[DATA]
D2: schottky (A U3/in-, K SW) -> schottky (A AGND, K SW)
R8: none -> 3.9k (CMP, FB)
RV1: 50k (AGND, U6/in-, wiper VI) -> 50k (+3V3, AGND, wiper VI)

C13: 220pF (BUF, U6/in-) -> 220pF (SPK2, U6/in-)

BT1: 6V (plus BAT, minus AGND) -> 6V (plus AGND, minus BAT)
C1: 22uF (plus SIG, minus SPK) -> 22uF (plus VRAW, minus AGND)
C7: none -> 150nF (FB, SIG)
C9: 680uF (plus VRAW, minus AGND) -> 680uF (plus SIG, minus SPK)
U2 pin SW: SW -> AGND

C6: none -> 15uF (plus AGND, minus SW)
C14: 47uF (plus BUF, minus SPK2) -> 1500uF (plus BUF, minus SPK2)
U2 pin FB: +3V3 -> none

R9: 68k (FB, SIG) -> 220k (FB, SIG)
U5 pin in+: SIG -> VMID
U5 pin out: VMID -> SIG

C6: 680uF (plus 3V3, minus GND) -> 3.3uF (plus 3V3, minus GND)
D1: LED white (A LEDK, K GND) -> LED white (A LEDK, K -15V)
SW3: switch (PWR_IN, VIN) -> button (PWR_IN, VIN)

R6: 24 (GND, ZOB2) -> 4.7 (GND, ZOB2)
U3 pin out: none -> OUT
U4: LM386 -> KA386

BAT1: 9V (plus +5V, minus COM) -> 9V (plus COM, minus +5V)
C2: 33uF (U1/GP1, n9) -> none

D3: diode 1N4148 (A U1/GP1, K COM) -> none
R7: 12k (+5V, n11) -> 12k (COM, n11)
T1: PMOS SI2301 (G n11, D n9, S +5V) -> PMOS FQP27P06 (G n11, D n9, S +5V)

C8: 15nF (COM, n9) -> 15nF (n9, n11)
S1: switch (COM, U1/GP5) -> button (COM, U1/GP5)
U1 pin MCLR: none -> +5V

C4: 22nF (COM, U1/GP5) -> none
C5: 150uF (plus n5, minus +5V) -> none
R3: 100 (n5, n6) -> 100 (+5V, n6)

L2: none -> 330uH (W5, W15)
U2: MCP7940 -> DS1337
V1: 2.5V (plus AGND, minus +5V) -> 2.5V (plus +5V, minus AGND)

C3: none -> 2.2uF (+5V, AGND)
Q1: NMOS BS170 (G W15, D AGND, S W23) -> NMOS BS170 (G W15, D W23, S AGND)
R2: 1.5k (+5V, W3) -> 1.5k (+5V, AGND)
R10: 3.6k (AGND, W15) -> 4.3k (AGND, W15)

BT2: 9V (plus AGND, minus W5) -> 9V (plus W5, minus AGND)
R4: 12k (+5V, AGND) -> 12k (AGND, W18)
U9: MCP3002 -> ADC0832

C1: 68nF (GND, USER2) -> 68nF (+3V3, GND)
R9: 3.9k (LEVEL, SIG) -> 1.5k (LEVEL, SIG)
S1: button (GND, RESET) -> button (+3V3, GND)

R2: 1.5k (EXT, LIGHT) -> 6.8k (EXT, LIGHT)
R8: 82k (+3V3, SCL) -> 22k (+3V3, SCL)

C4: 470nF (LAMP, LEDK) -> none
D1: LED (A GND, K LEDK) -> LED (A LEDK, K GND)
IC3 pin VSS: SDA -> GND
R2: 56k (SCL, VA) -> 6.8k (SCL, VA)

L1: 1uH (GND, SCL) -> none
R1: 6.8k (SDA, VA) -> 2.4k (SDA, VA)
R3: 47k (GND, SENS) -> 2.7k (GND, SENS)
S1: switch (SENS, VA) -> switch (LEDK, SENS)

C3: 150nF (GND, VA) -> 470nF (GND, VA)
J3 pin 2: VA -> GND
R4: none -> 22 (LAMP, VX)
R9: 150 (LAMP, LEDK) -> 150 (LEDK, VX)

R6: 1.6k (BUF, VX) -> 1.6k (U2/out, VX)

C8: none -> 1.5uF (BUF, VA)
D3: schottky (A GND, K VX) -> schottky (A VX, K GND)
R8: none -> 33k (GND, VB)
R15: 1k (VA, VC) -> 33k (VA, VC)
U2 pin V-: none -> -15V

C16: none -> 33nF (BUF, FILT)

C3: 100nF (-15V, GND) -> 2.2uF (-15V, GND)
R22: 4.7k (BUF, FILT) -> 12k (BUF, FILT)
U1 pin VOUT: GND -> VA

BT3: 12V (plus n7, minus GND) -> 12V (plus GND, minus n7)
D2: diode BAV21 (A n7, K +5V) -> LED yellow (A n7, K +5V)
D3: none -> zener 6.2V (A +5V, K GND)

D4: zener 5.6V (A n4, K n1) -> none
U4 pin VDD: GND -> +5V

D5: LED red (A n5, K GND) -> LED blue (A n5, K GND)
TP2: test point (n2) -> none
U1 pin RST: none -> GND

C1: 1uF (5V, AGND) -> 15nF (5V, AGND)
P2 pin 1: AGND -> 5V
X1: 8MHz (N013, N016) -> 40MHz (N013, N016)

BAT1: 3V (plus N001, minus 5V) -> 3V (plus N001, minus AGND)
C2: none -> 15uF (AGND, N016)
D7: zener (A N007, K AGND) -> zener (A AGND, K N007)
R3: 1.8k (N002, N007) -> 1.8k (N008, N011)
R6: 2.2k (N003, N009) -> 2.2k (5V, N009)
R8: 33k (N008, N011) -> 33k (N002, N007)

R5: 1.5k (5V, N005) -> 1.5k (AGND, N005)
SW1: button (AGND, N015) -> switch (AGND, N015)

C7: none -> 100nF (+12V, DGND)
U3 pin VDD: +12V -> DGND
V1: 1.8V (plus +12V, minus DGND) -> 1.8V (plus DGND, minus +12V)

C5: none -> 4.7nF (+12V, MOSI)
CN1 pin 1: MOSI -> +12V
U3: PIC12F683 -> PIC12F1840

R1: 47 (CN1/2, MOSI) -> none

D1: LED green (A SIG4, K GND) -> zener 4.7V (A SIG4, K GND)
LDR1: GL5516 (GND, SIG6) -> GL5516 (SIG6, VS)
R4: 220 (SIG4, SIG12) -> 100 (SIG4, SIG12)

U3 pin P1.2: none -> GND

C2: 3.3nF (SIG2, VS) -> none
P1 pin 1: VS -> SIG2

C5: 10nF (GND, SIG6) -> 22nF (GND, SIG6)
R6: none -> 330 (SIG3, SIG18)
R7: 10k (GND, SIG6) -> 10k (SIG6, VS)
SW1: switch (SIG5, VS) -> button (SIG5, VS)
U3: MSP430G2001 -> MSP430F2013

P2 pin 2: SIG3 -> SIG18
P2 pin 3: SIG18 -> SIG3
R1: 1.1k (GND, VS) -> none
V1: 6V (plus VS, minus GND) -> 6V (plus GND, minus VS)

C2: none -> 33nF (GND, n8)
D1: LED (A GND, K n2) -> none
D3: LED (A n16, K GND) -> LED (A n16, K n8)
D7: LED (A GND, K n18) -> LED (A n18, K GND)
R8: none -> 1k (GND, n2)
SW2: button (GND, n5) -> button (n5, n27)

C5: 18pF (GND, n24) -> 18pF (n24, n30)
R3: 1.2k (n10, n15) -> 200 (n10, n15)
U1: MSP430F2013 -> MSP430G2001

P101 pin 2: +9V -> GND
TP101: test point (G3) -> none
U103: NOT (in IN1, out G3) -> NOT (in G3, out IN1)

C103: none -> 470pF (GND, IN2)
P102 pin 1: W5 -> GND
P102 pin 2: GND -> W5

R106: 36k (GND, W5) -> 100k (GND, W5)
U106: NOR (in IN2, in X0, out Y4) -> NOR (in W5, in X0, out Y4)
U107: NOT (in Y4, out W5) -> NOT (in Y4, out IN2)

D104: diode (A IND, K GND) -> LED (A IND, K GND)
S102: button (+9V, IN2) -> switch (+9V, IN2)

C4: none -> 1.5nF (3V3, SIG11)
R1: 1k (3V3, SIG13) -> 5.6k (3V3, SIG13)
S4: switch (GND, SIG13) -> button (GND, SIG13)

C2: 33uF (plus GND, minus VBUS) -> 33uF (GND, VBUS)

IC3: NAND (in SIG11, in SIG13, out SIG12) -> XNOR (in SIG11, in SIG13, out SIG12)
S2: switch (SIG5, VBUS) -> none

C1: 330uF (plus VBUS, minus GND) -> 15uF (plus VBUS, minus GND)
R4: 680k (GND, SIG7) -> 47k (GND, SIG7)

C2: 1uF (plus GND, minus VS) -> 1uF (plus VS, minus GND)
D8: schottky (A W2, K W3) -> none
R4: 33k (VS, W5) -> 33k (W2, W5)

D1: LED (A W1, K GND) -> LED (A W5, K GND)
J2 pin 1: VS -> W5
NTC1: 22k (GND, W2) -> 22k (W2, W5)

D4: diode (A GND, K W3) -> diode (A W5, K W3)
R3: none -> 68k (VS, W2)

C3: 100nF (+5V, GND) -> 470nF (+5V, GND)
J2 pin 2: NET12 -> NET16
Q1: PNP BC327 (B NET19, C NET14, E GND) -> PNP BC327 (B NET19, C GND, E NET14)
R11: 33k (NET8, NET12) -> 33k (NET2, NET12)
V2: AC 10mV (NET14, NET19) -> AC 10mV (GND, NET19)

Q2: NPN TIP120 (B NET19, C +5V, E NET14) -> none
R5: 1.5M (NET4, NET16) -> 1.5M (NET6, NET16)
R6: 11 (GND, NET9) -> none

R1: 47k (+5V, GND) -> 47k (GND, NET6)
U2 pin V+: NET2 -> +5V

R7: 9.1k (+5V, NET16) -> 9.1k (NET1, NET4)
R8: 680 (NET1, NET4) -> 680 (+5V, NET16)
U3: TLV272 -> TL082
[/DATA]
→ WHAT YOU WILL DO: Each line of the records with the word "zener" in it is to be copied.

→ RESULT OF THIS TASK:
D3: none -> zener 6.2V (A +5V, K GND)
D4: zener 5.6V (A n4, K n1) -> none
D7: zener (A N007, K AGND) -> zener (A AGND, K N007)
D1: LED green (A SIG4, K GND) -> zener 4.7V (A SIG4, K GND)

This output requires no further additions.